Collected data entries
☆ ☆ ☆ ☆

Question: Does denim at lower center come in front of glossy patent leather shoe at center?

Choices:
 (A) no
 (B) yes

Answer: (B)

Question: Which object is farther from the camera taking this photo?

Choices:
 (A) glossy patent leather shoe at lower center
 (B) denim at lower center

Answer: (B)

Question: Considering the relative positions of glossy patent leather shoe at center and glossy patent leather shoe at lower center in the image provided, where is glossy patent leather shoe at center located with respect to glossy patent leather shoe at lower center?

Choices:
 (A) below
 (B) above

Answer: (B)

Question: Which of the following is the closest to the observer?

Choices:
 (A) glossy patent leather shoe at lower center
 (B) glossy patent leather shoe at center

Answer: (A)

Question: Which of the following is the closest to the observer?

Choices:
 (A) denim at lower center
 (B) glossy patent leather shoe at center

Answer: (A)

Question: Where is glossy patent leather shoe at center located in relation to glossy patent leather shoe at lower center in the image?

☆ ☆ ☆ ☆

→ Exercise prompt:
Count how many lines in the items above contain the word "shoe" and reply with that number alone.

→ Result below:
7